**EXERCISE AIM:** Please repeat the listing exactly, with every line intact.

*** MATERIAL PROVIDED Section Begins ***

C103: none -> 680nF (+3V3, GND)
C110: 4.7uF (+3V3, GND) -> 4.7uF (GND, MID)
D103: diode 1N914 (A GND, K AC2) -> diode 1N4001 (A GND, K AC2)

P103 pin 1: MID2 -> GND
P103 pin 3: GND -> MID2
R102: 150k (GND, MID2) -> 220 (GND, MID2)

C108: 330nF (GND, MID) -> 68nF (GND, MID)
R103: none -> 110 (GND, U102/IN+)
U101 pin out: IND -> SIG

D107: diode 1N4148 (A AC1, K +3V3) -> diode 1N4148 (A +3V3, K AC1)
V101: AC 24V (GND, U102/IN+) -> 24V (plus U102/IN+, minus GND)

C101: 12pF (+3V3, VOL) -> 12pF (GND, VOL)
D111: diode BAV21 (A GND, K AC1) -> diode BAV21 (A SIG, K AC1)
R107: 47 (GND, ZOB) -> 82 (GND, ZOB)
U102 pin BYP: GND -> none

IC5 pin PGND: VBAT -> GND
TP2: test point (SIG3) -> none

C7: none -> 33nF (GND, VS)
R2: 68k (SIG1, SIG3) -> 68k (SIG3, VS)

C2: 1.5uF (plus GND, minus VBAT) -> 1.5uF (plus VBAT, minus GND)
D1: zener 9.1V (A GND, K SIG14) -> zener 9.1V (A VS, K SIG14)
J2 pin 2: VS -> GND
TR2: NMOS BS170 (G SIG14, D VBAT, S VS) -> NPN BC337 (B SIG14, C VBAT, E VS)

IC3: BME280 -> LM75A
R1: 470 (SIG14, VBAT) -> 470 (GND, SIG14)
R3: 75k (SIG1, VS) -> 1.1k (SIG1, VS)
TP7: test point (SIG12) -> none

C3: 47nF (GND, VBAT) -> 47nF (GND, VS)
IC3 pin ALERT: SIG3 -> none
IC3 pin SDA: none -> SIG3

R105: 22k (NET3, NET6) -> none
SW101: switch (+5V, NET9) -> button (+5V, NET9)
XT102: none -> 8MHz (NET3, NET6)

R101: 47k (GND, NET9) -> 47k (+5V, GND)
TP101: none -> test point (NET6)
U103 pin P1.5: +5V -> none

*** MATERIAL PROVIDED Section Ends ***

**ANSWER SECTION:**
C103: none -> 680nF (+3V3, GND)
C110: 4.7uF (+3V3, GND) -> 4.7uF (GND, MID)
D103: diode 1N914 (A GND, K AC2) -> diode 1N4001 (A GND, K AC2)

P103 pin 1: MID2 -> GND
P103 pin 3: GND -> MID2
R102: 150k (GND, MID2) -> 220 (GND, MID2)

C108: 330nF (GND, MID) -> 68nF (GND, MID)
R103: none -> 110 (GND, U102/IN+)
U101 pin out: IND -> SIG

D107: diode 1N4148 (A AC1, K +3V3) -> diode 1N4148 (A +3V3, K AC1)
V101: AC 24V (GND, U102/IN+) -> 24V (plus U102/IN+, minus GND)

C101: 12pF (+3V3, VOL) -> 12pF (GND, VOL)
D111: diode BAV21 (A GND, K AC1) -> diode BAV21 (A SIG, K AC1)
R107: 47 (GND, ZOB) -> 82 (GND, ZOB)
U102 pin BYP: GND -> none

IC5 pin PGND: VBAT -> GND
TP2: test point (SIG3) -> none

C7: none -> 33nF (GND, VS)
R2: 68k (SIG1, SIG3) -> 68k (SIG3, VS)

C2: 1.5uF (plus GND, minus VBAT) -> 1.5uF (plus VBAT, minus GND)
D1: zener 9.1V (A GND, K SIG14) -> zener 9.1V (A VS, K SIG14)
J2 pin 2: VS -> GND
TR2: NMOS BS170 (G SIG14, D VBAT, S VS) -> NPN BC337 (B SIG14, C VBAT, E VS)

IC3: BME280 -> LM75A
R1: 470 (SIG14, VBAT) -> 470 (GND, SIG14)
R3: 75k (SIG1, VS) -> 1.1k (SIG1, VS)
TP7: test point (SIG12) -> none

C3: 47nF (GND, VBAT) -> 47nF (GND, VS)
IC3 pin ALERT: SIG3 -> none
IC3 pin SDA: none -> SIG3

R105: 22k (NET3, NET6) -> none
SW101: switch (+5V, NET9) -> button (+5V, NET9)
XT102: none -> 8MHz (NET3, NET6)

R101: 47k (GND, NET9) -> 47k (+5V, GND)
TP101: none -> test point (NET6)
U103 pin P1.5: +5V -> none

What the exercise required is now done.